> **Problem description**
In your copy of the data, include no pictures and alter nothing else.

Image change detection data
◇ ◇ ◇ ◇ ◇

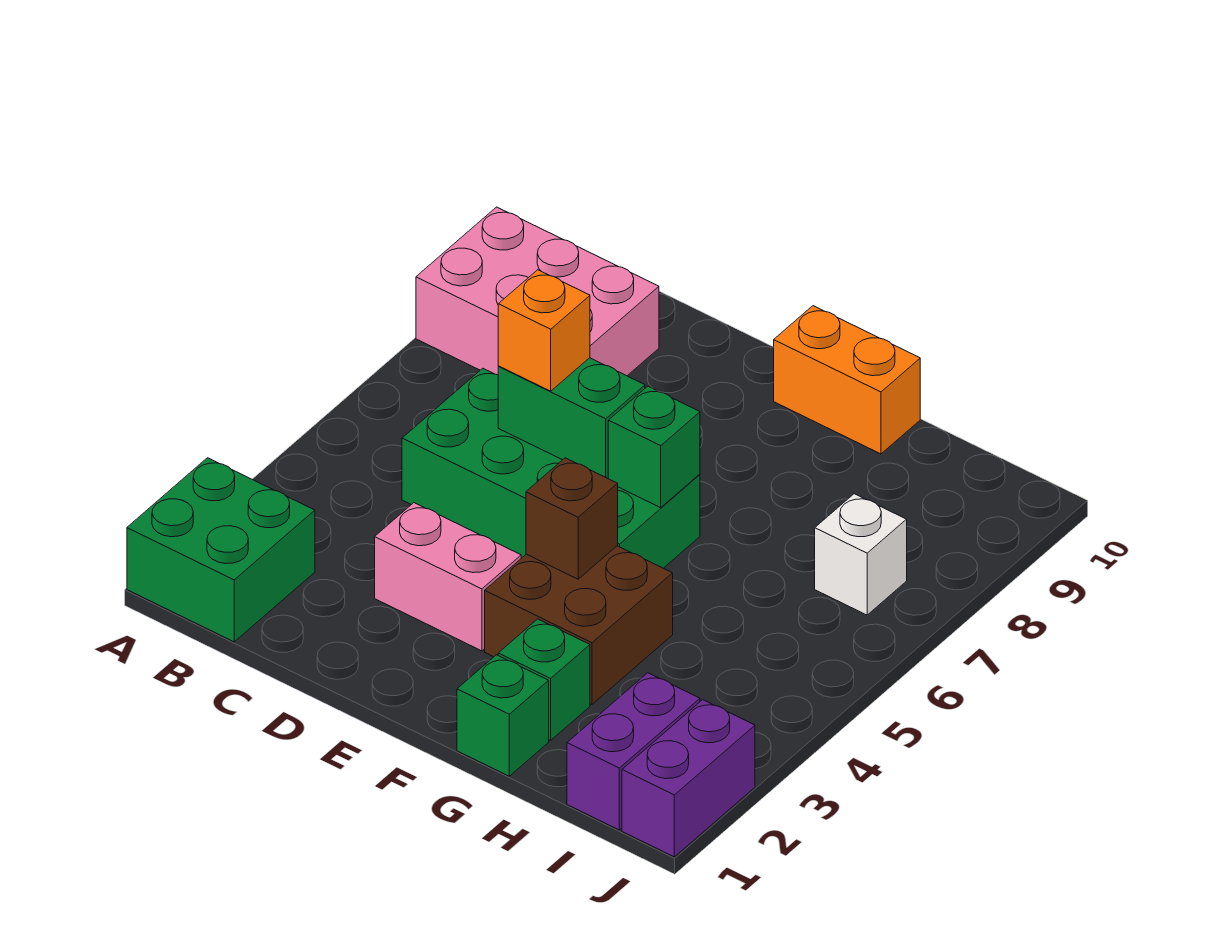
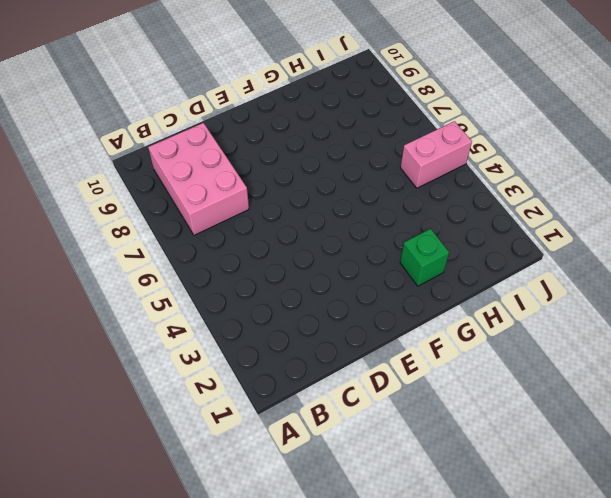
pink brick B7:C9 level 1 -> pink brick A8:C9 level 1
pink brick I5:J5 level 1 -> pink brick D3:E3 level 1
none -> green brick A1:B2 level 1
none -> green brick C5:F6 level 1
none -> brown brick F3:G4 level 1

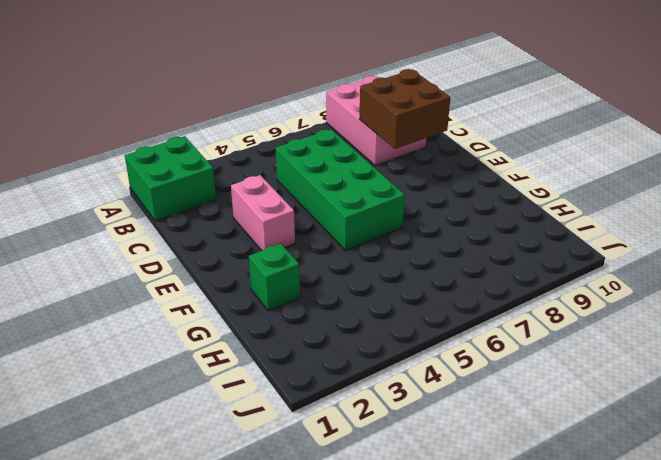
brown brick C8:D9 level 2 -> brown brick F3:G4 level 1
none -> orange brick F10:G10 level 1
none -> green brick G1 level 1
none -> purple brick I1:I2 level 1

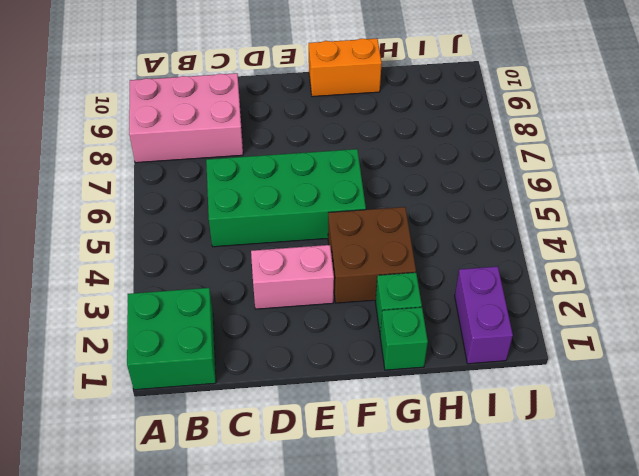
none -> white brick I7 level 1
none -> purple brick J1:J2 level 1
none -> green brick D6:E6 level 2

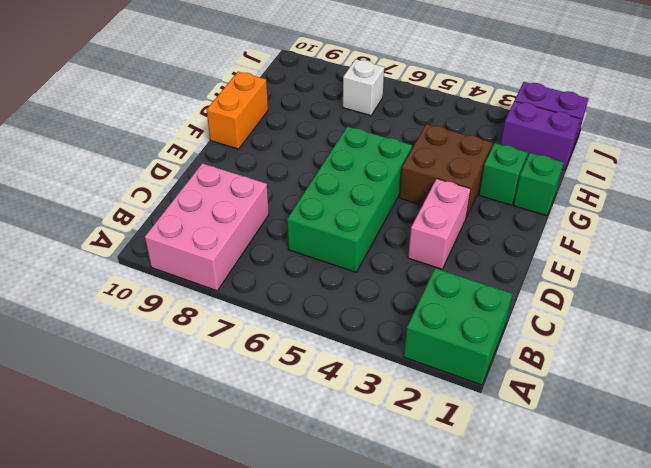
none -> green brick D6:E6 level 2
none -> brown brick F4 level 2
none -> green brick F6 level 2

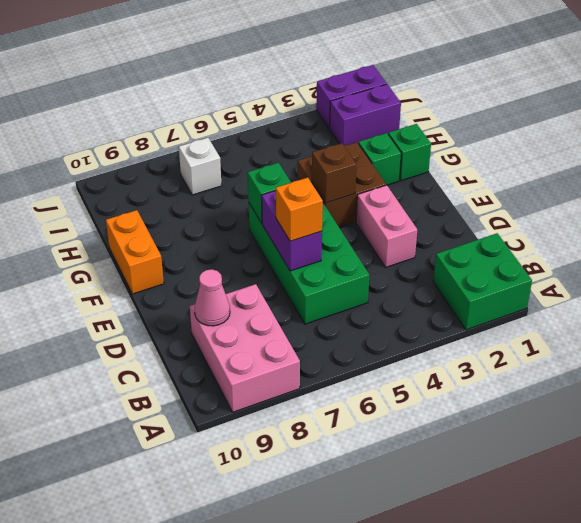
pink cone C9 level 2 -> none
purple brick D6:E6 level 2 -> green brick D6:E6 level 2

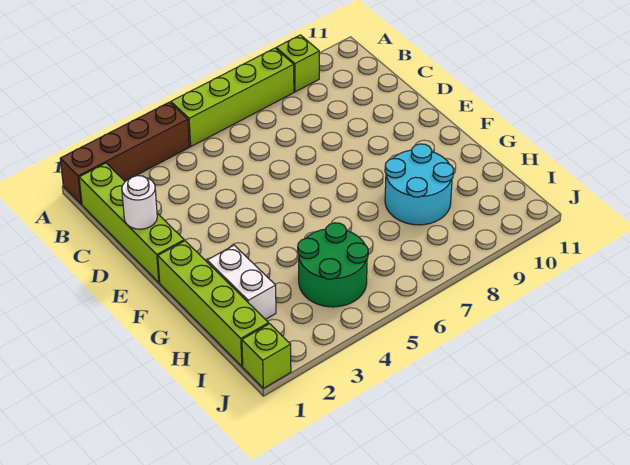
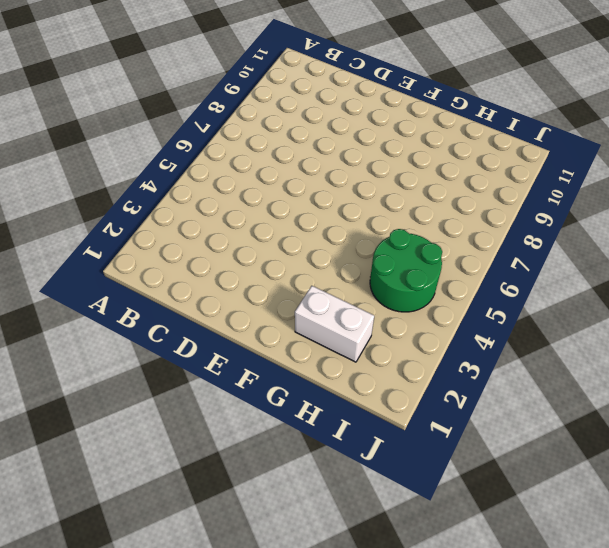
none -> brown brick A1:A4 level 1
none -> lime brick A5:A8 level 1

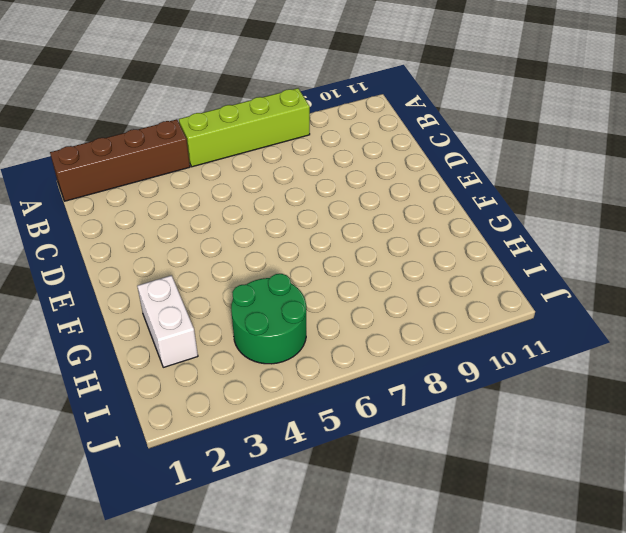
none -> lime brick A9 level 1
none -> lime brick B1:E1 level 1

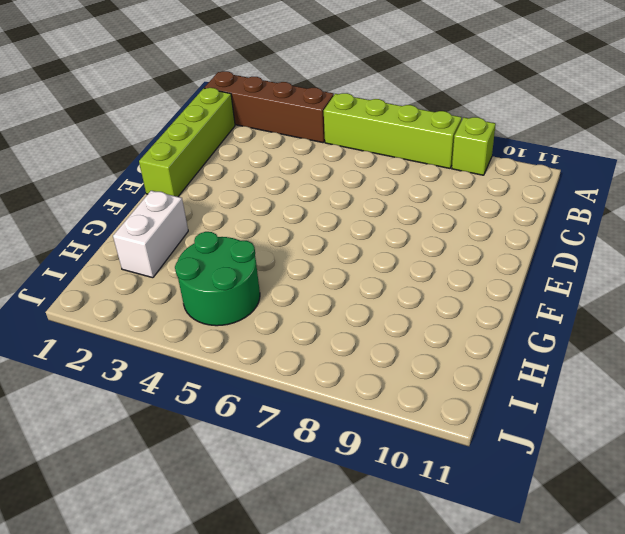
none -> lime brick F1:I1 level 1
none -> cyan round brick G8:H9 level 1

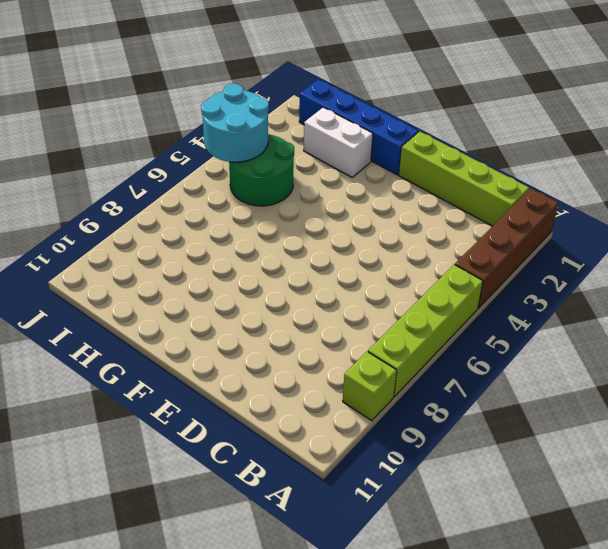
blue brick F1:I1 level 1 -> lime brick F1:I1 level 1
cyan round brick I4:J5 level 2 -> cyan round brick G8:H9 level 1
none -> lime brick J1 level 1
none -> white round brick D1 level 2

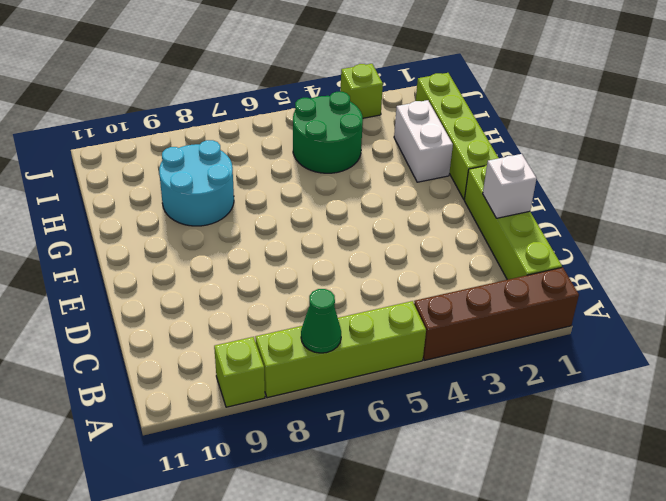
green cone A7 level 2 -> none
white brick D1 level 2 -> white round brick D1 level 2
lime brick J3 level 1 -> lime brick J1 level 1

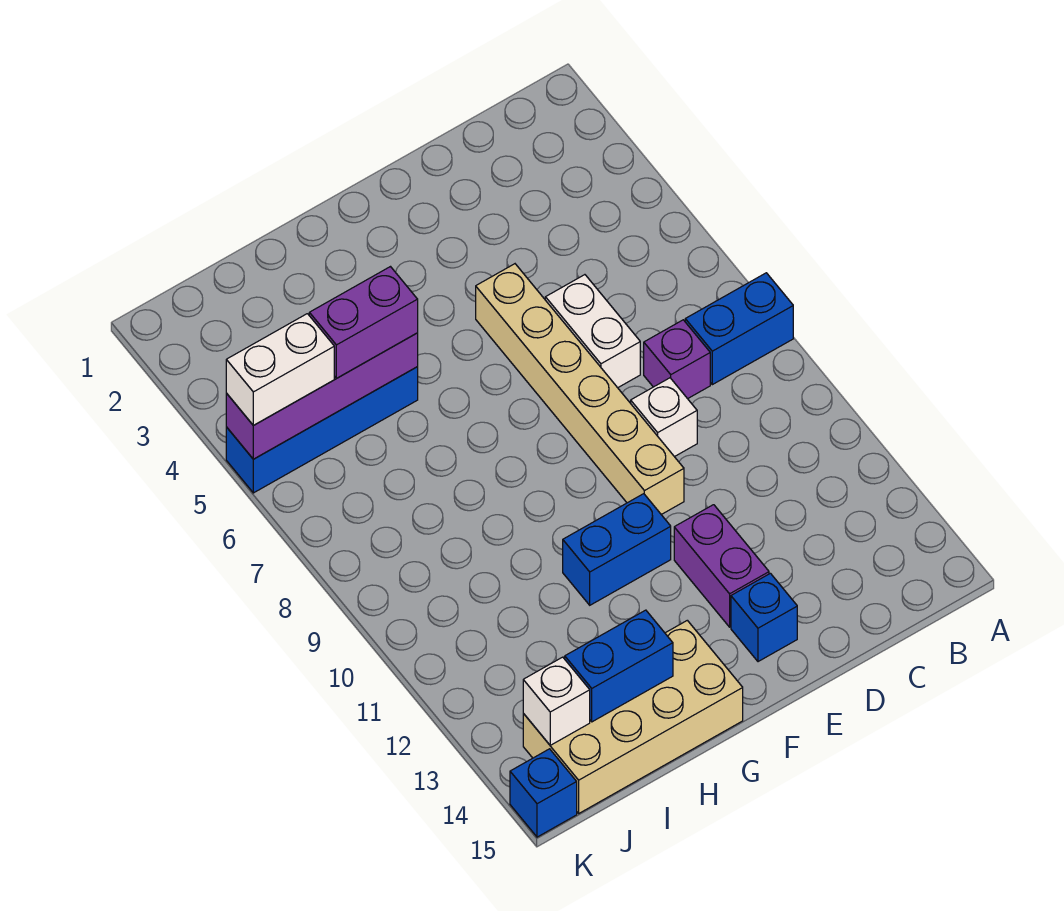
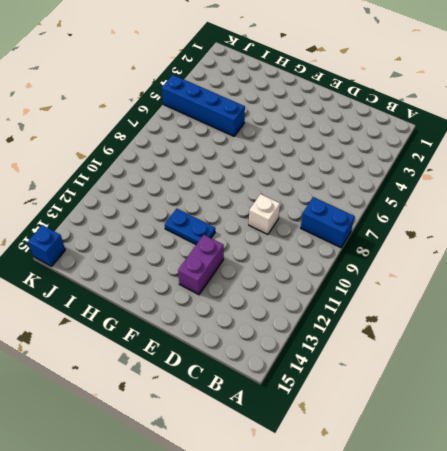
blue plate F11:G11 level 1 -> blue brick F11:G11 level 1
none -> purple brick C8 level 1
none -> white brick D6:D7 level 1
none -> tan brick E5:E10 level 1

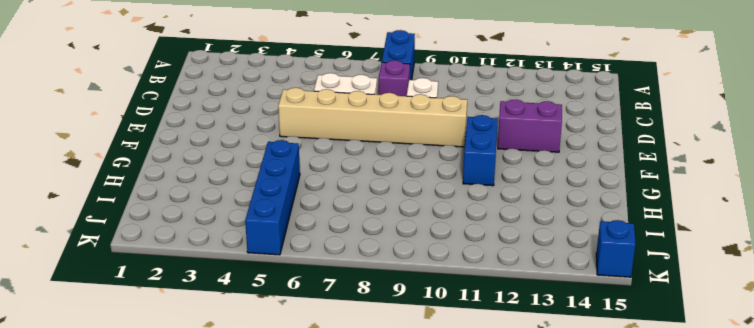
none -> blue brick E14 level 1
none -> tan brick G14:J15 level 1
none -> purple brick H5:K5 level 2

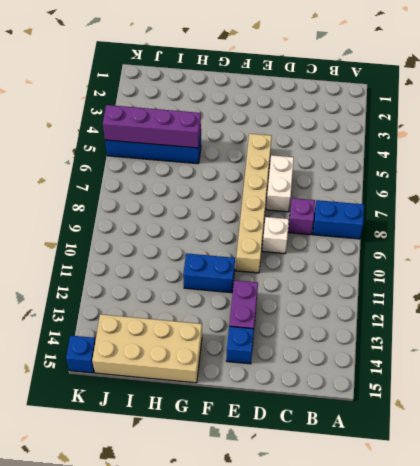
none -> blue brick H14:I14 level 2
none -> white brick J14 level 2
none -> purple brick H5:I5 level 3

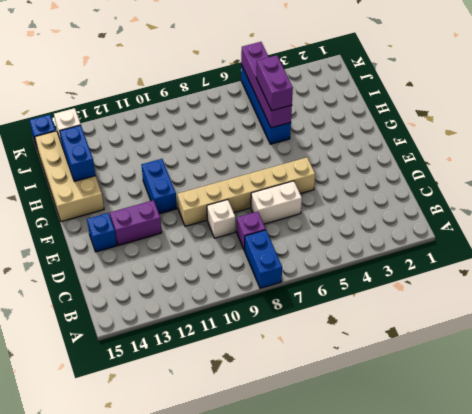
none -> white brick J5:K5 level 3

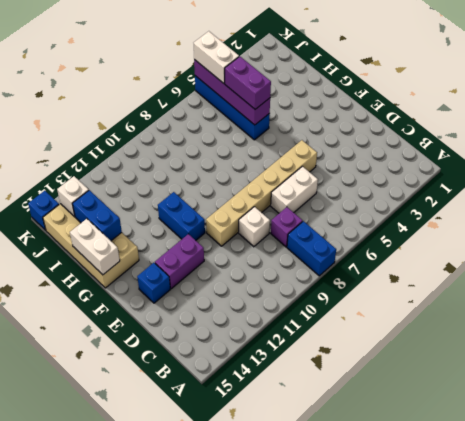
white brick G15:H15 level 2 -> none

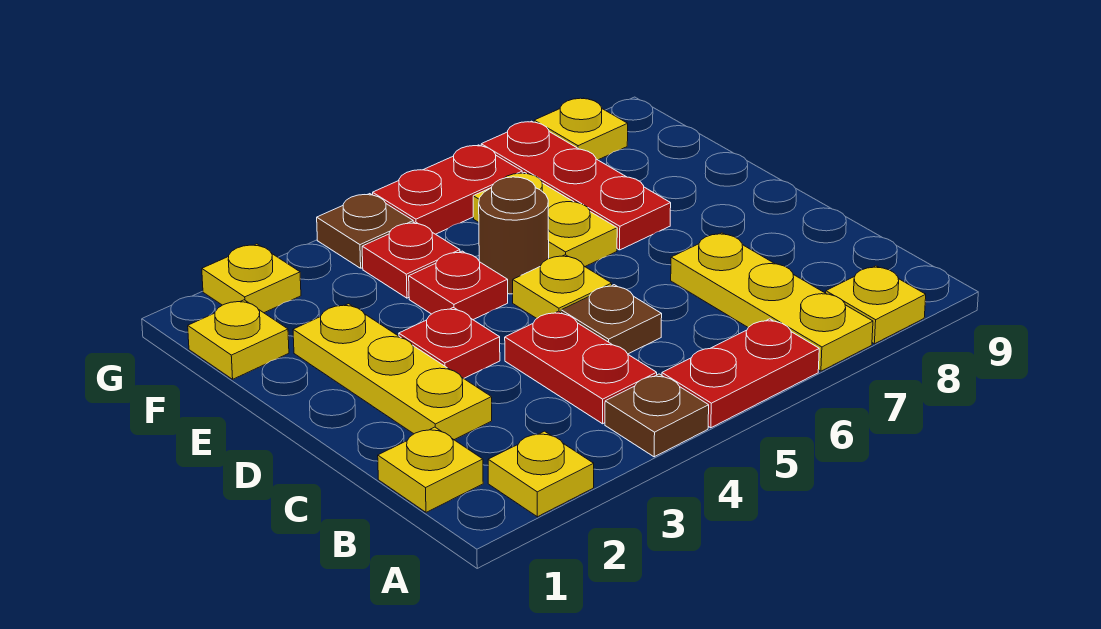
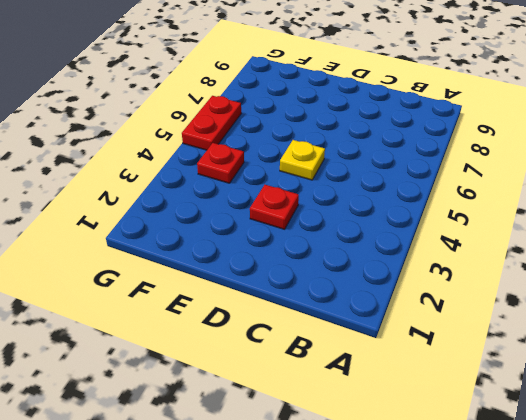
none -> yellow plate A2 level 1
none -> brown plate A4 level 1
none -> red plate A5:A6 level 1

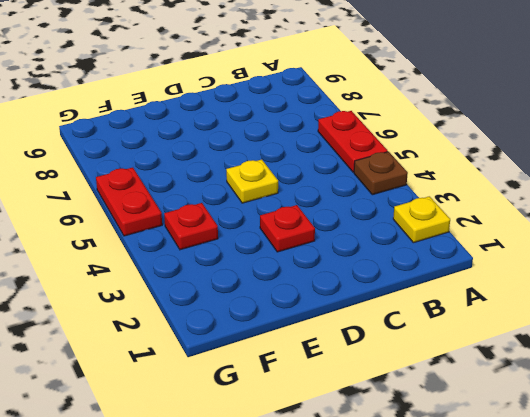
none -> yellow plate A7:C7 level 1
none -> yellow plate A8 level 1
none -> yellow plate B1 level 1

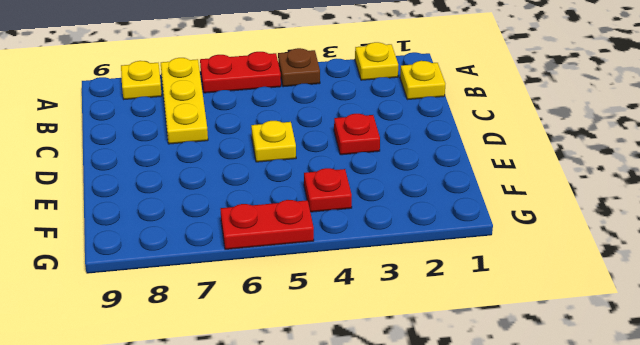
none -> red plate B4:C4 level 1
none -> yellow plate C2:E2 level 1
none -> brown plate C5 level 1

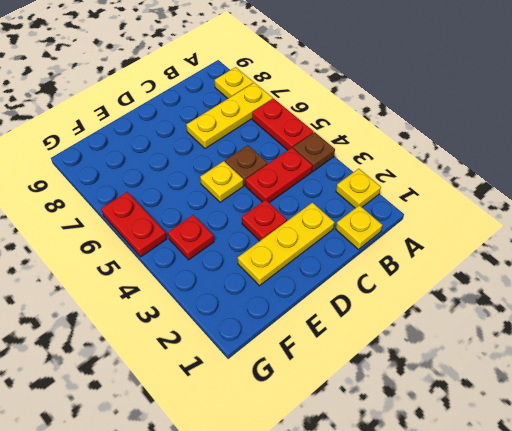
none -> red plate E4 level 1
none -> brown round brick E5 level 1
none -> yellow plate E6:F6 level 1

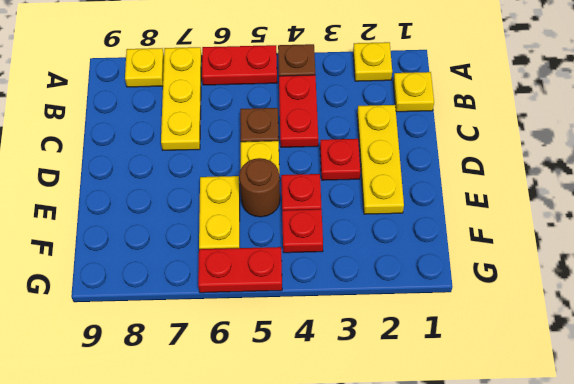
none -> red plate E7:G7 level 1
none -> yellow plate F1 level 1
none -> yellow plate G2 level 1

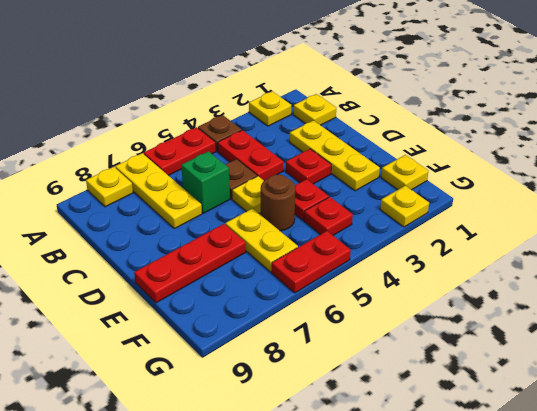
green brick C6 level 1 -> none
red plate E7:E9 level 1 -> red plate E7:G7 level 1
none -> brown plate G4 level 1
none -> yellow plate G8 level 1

◇ ◇ ◇ ◇ ◇

> **Task result**
pink brick B7:C9 level 1 -> pink brick A8:C9 level 1
pink brick I5:J5 level 1 -> pink brick D3:E3 level 1
none -> green brick A1:B2 level 1
none -> green brick C5:F6 level 1
none -> brown brick F3:G4 level 1

brown brick C8:D9 level 2 -> brown brick F3:G4 level 1
none -> orange brick F10:G10 level 1
none -> green brick G1 level 1
none -> purple brick I1:I2 level 1

none -> white brick I7 level 1
none -> purple brick J1:J2 level 1
none -> green brick D6:E6 level 2

none -> green brick D6:E6 level 2
none -> brown brick F4 level 2
none -> green brick F6 level 2

pink cone C9 level 2 -> none
purple brick D6:E6 level 2 -> green brick D6:E6 level 2

none -> brown brick A1:A4 level 1
none -> lime brick A5:A8 level 1

none -> lime brick A9 level 1
none -> lime brick B1:E1 level 1

none -> lime brick F1:I1 level 1
none -> cyan round brick G8:H9 level 1

blue brick F1:I1 level 1 -> lime brick F1:I1 level 1
cyan round brick I4:J5 level 2 -> cyan round brick G8:H9 level 1
none -> lime brick J1 level 1
none -> white round brick D1 level 2

green cone A7 level 2 -> none
white brick D1 level 2 -> white round brick D1 level 2
lime brick J3 level 1 -> lime brick J1 level 1

blue plate F11:G11 level 1 -> blue brick F11:G11 level 1
none -> purple brick C8 level 1
none -> white brick D6:D7 level 1
none -> tan brick E5:E10 level 1

none -> blue brick E14 level 1
none -> tan brick G14:J15 level 1
none -> purple brick H5:K5 level 2

none -> blue brick H14:I14 level 2
none -> white brick J14 level 2
none -> purple brick H5:I5 level 3

none -> white brick J5:K5 level 3

white brick G15:H15 level 2 -> none

none -> yellow plate A2 level 1
none -> brown plate A4 level 1
none -> red plate A5:A6 level 1

none -> yellow plate A7:C7 level 1
none -> yellow plate A8 level 1
none -> yellow plate B1 level 1

none -> red plate B4:C4 level 1
none -> yellow plate C2:E2 level 1
none -> brown plate C5 level 1

none -> red plate E4 level 1
none -> brown round brick E5 level 1
none -> yellow plate E6:F6 level 1

none -> red plate E7:G7 level 1
none -> yellow plate F1 level 1
none -> yellow plate G2 level 1

green brick C6 level 1 -> none
red plate E7:E9 level 1 -> red plate E7:G7 level 1
none -> brown plate G4 level 1
none -> yellow plate G8 level 1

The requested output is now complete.